• Requirement:
Please print the entries below exactly, from the line with "pink brick B4:D4" through the line with "yellow brick I7", including both of those lines and leaving out all others.

• Data to examine:
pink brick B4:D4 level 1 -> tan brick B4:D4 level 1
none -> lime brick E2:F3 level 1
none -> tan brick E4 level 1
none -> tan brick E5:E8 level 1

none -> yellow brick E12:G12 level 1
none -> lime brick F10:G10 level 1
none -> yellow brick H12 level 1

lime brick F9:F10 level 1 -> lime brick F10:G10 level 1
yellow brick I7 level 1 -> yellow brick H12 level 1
* * *
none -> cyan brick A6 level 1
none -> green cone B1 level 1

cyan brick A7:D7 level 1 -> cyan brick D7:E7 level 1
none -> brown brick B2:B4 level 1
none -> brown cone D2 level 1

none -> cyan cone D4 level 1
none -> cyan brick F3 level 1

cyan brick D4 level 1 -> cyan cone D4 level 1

• Task result:
pink brick B4:D4 level 1 -> tan brick B4:D4 level 1
none -> lime brick E2:F3 level 1
none -> tan brick E4 level 1
none -> tan brick E5:E8 level 1

none -> yellow brick E12:G12 level 1
none -> lime brick F10:G10 level 1
none -> yellow brick H12 level 1

lime brick F9:F10 level 1 -> lime brick F10:G10 level 1
yellow brick I7 level 1 -> yellow brick H12 level 1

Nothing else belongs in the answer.